> **BRIEF**:
Your copy should match the entries exactly, except that it holds no pictures.

[Scene comparison data]
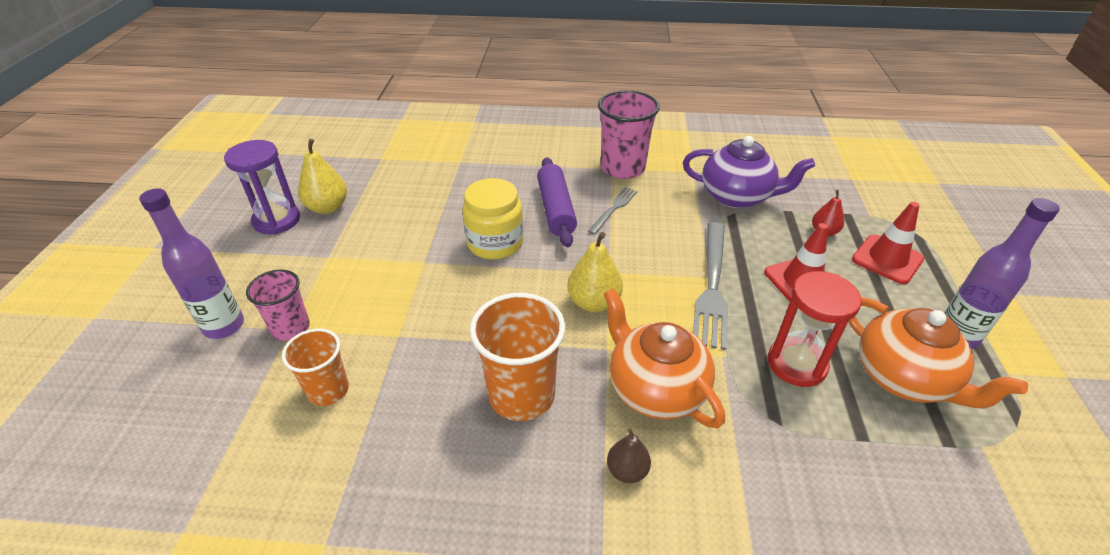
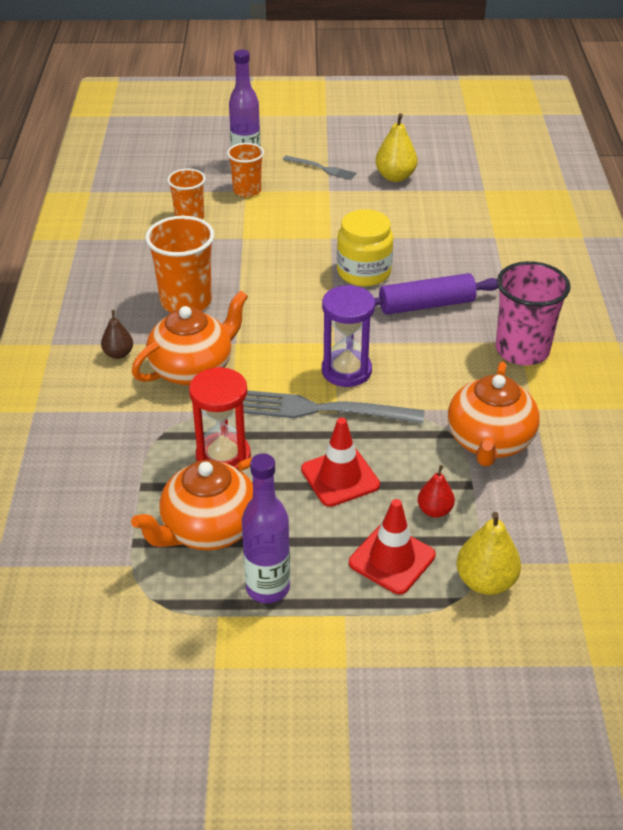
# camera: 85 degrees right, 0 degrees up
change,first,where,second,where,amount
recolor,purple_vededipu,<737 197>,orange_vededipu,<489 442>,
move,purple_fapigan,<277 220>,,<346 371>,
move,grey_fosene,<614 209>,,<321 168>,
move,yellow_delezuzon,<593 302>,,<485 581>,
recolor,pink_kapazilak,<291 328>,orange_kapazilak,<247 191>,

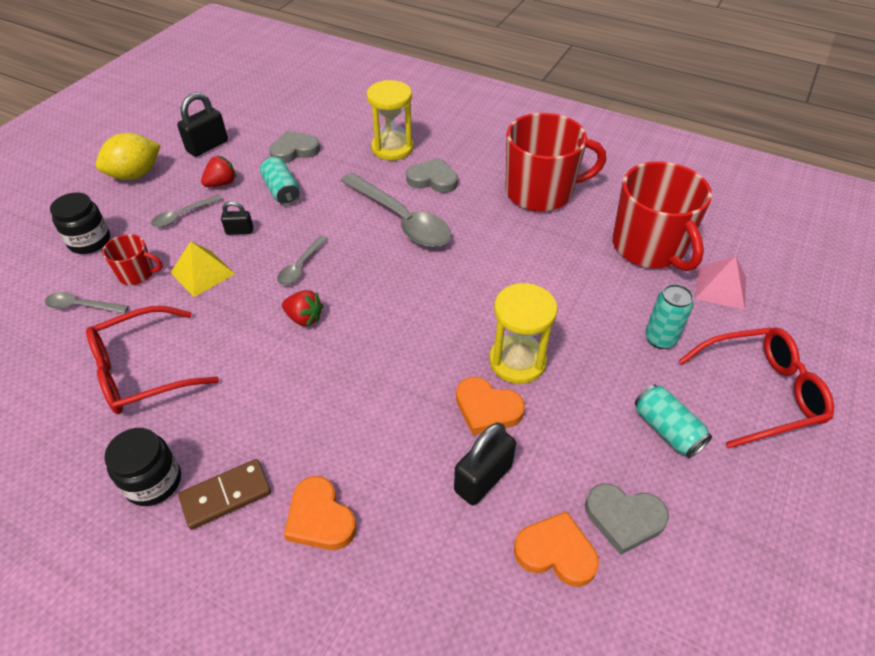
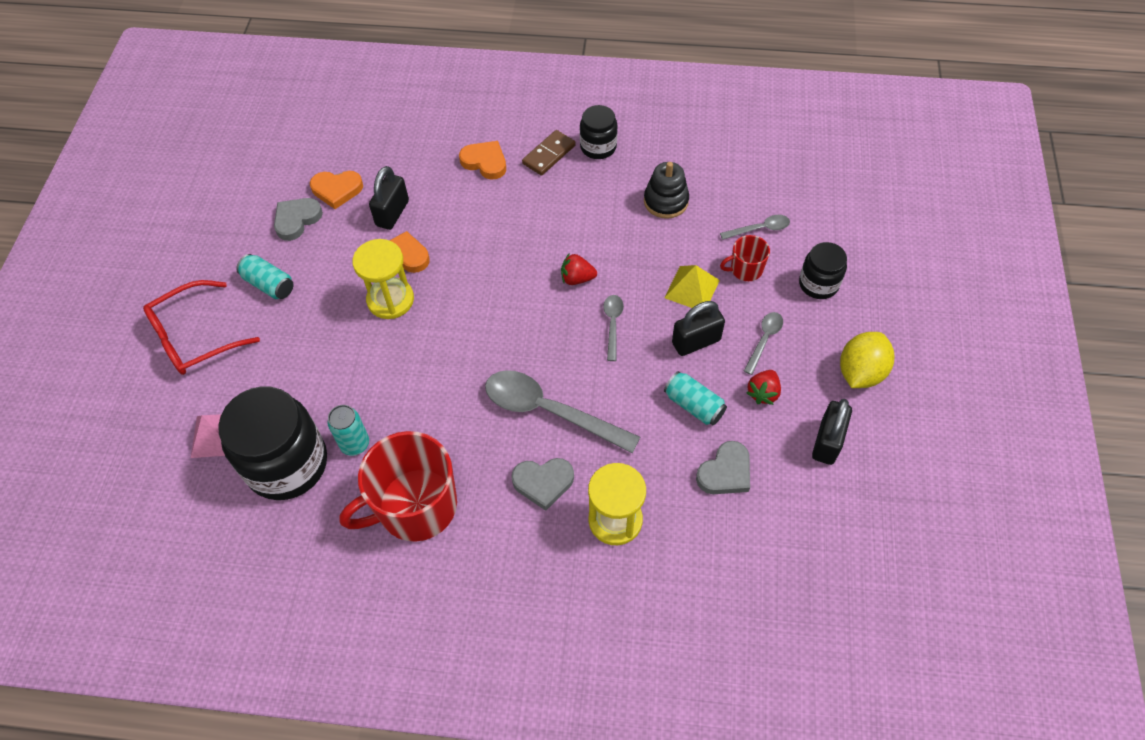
# camera: 160 degrees right, 10 degrees up
change,first,where,second,where,amount
replace,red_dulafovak,<649 247>,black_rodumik,<287 464>,
resize,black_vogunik,<239 231>,,<696 342>,x1.75
move,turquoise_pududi,<660 339>,,<355 444>,
replace,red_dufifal,<142 371>,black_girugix,<666 201>,
rotate,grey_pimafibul,<624 518>,,<297 220>,45 degrees counterclockwise

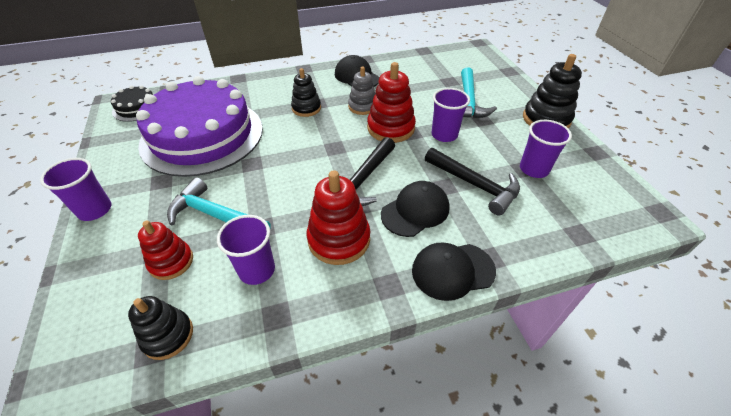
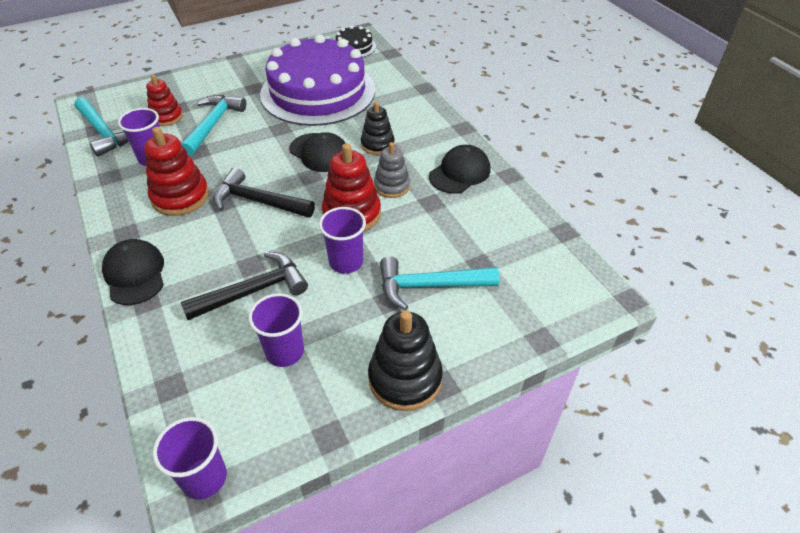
# camera: 80 degrees right, 0 degrees up
change,first,where,second,where,amount
rotate,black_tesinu,<474 185>,,<253 291>,150 degrees counterclockwise
move,purple_kapazilak,<95 210>,,<204 478>,
move,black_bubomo,<415 211>,,<320 153>,
replace,black_girugix,<168 336>,turquoise_tesinu,<104 133>,

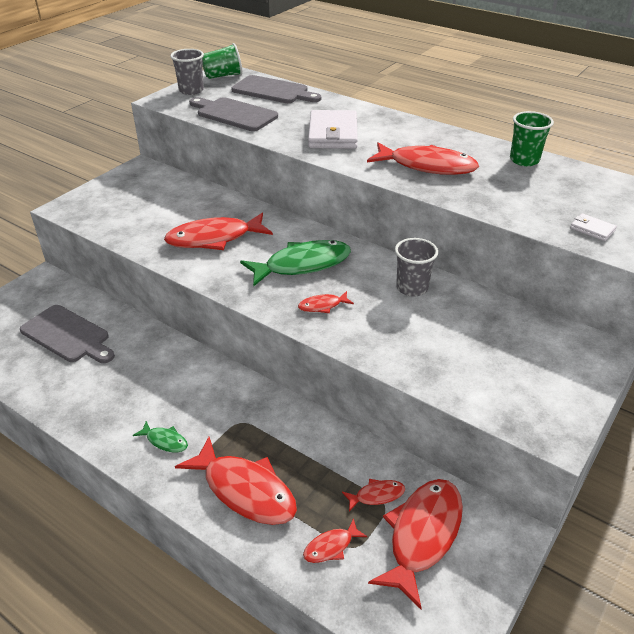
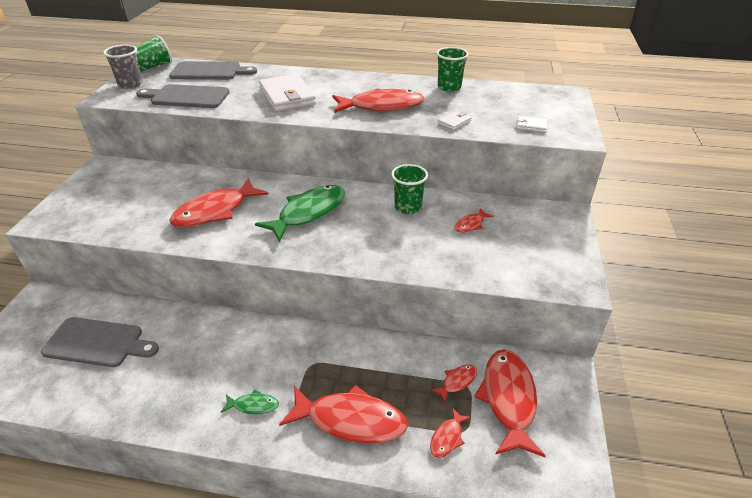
# camera: 25 degrees left, 0 degrees up
change,first,where,second,where,amount
recolor,grey_kapazilak,<412 288>,green_kapazilak,<408 207>,
move,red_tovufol,<322 306>,,<470 224>,
insert,,,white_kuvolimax,<454 122>,

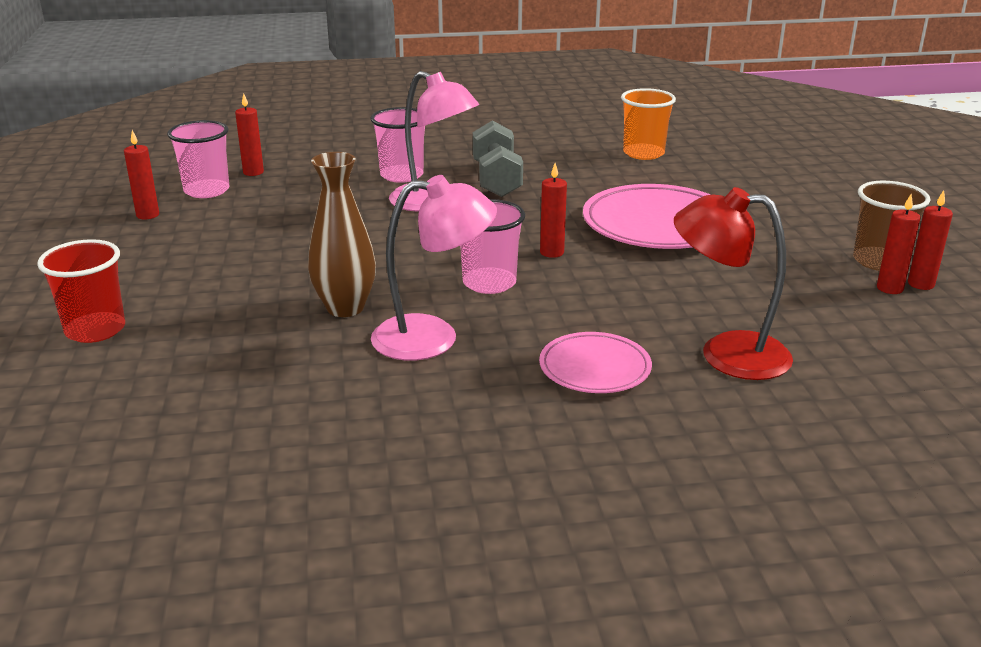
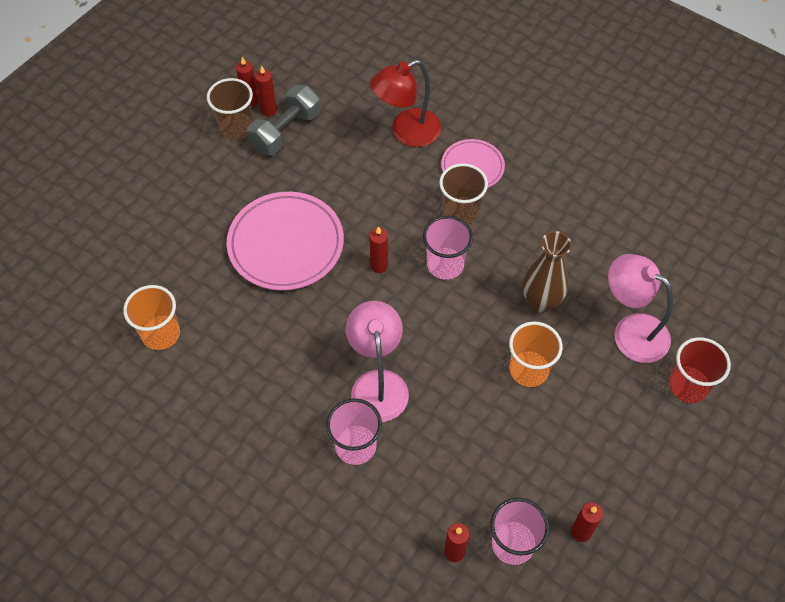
# camera: 135 degrees left, 30 degrees up
change,first,where,second,where,amount
move,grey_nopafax,<497 179>,,<285 131>,
move,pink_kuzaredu,<433 337>,,<631 331>,
rotate,red_kuzaredu,<726 354>,,<406 132>,90 degrees clockwise
insert,,,brown_kapazilak,<460 213>,
insert,,,orange_kapazilak,<528 370>,

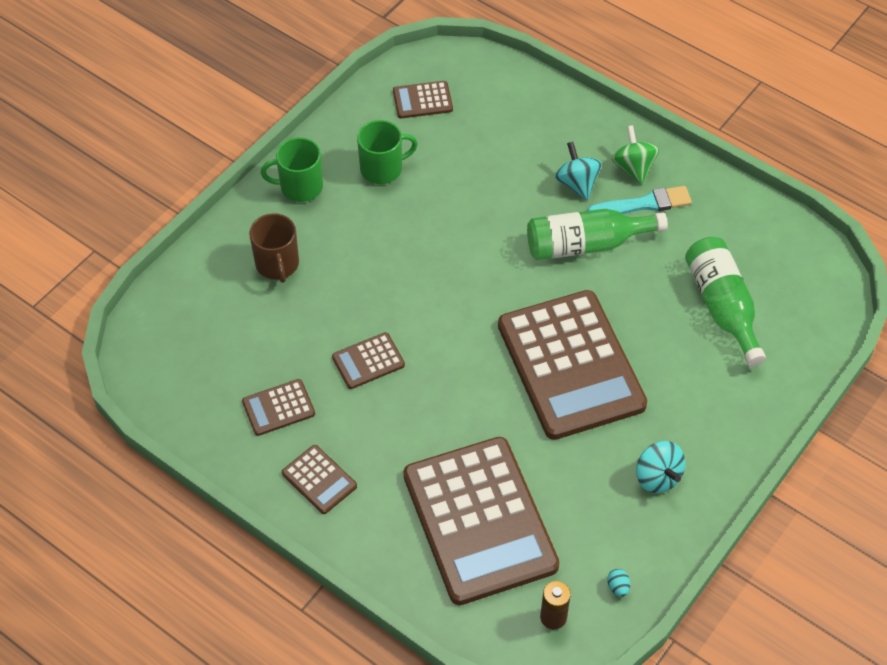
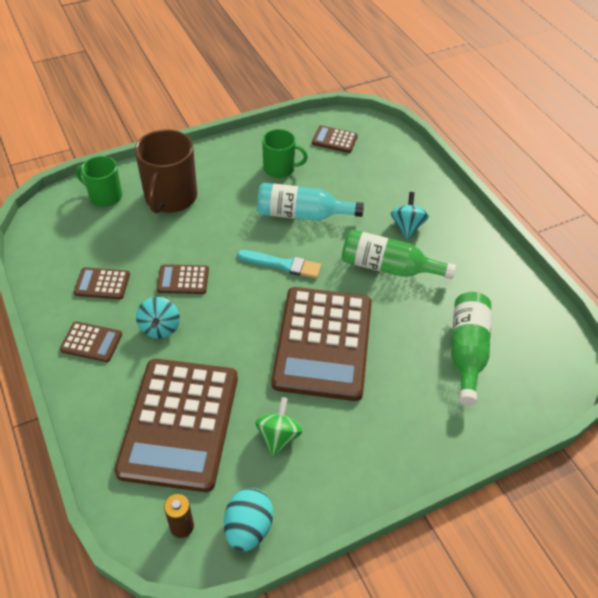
# camera: 25 degrees right, 5 degrees down
change,first,where,second,where,amount
move,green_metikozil,<633 168>,,<278 436>,
move,green_dulafovak,<300 187>,,<105 196>,
move,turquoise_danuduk,<644 204>,,<283 264>,
resize,brown_dulafovak,<277 264>,,<170 197>,x1.62
move,turquoise_metikozil,<657 477>,,<160 328>,
rotate,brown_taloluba,<319 480>,,<91 342>,60 degrees counterclockwise
resize,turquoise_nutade,<618 587>,,<248 528>,x2.34
insert,,,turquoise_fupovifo,<302 214>,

> **RESPONSE**:
# camera: 85 degrees right, 0 degrees up
change,first,where,second,where,amount
recolor,purple_vededipu,<737 197>,orange_vededipu,<489 442>,
move,purple_fapigan,<277 220>,,<346 371>,
move,grey_fosene,<614 209>,,<321 168>,
move,yellow_delezuzon,<593 302>,,<485 581>,
recolor,pink_kapazilak,<291 328>,orange_kapazilak,<247 191>,

# camera: 160 degrees right, 10 degrees up
change,first,where,second,where,amount
replace,red_dulafovak,<649 247>,black_rodumik,<287 464>,
resize,black_vogunik,<239 231>,,<696 342>,x1.75
move,turquoise_pududi,<660 339>,,<355 444>,
replace,red_dufifal,<142 371>,black_girugix,<666 201>,
rotate,grey_pimafibul,<624 518>,,<297 220>,45 degrees counterclockwise

# camera: 80 degrees right, 0 degrees up
change,first,where,second,where,amount
rotate,black_tesinu,<474 185>,,<253 291>,150 degrees counterclockwise
move,purple_kapazilak,<95 210>,,<204 478>,
move,black_bubomo,<415 211>,,<320 153>,
replace,black_girugix,<168 336>,turquoise_tesinu,<104 133>,

# camera: 25 degrees left, 0 degrees up
change,first,where,second,where,amount
recolor,grey_kapazilak,<412 288>,green_kapazilak,<408 207>,
move,red_tovufol,<322 306>,,<470 224>,
insert,,,white_kuvolimax,<454 122>,

# camera: 135 degrees left, 30 degrees up
change,first,where,second,where,amount
move,grey_nopafax,<497 179>,,<285 131>,
move,pink_kuzaredu,<433 337>,,<631 331>,
rotate,red_kuzaredu,<726 354>,,<406 132>,90 degrees clockwise
insert,,,brown_kapazilak,<460 213>,
insert,,,orange_kapazilak,<528 370>,

# camera: 25 degrees right, 5 degrees down
change,first,where,second,where,amount
move,green_metikozil,<633 168>,,<278 436>,
move,green_dulafovak,<300 187>,,<105 196>,
move,turquoise_danuduk,<644 204>,,<283 264>,
resize,brown_dulafovak,<277 264>,,<170 197>,x1.62
move,turquoise_metikozil,<657 477>,,<160 328>,
rotate,brown_taloluba,<319 480>,,<91 342>,60 degrees counterclockwise
resize,turquoise_nutade,<618 587>,,<248 528>,x2.34
insert,,,turquoise_fupovifo,<302 214>,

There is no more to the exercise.